- Opening Delimiter -

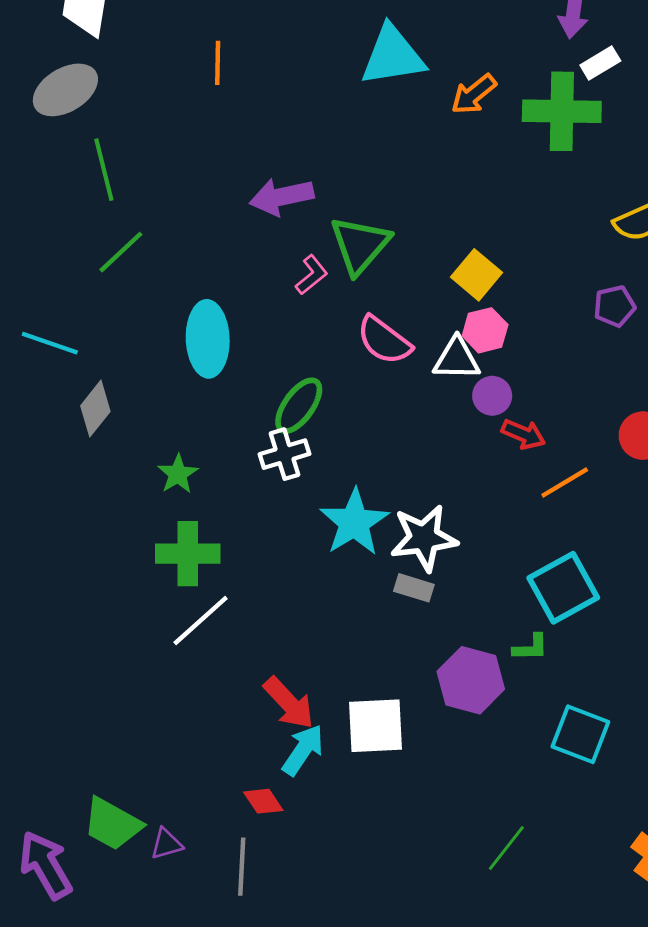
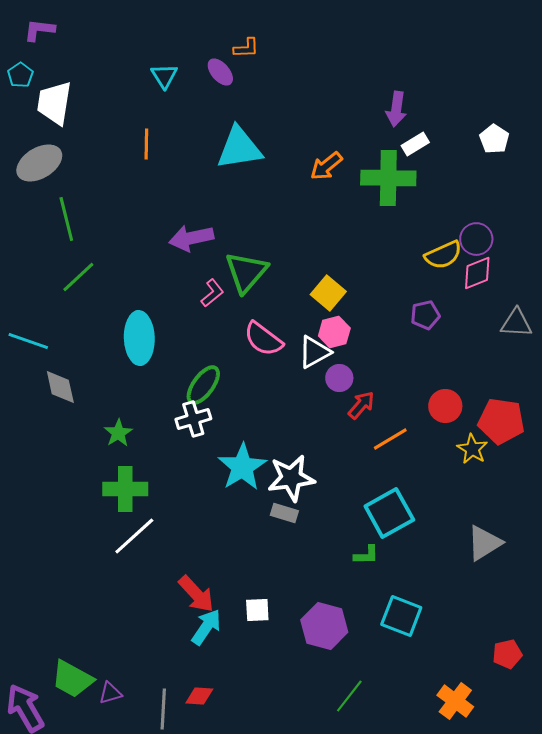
cyan triangle: (393, 56) -> (239, 148), moved
white triangle: (457, 359) -> (314, 352), turned -30
gray diamond: (95, 409) -> (60, 387), turned -51
red arrow: (523, 434) -> (361, 405), turned -72
purple hexagon: (471, 680) -> (324, 626), moved
white square: (376, 726) -> (257, 610), size x0.6
red diamond: (263, 801) -> (199, 696), moved, turned -52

- Closing Delimiter -

EXERCISE GOAL: Starting at the line that contains "white triangle: (457, 359)", transcribe every line through the last line of the entries above, exactly, and nothing else.

ANSWER FOR THIS EXERCISE:
white triangle: (457, 359) -> (314, 352), turned -30
gray diamond: (95, 409) -> (60, 387), turned -51
red arrow: (523, 434) -> (361, 405), turned -72
purple hexagon: (471, 680) -> (324, 626), moved
white square: (376, 726) -> (257, 610), size x0.6
red diamond: (263, 801) -> (199, 696), moved, turned -52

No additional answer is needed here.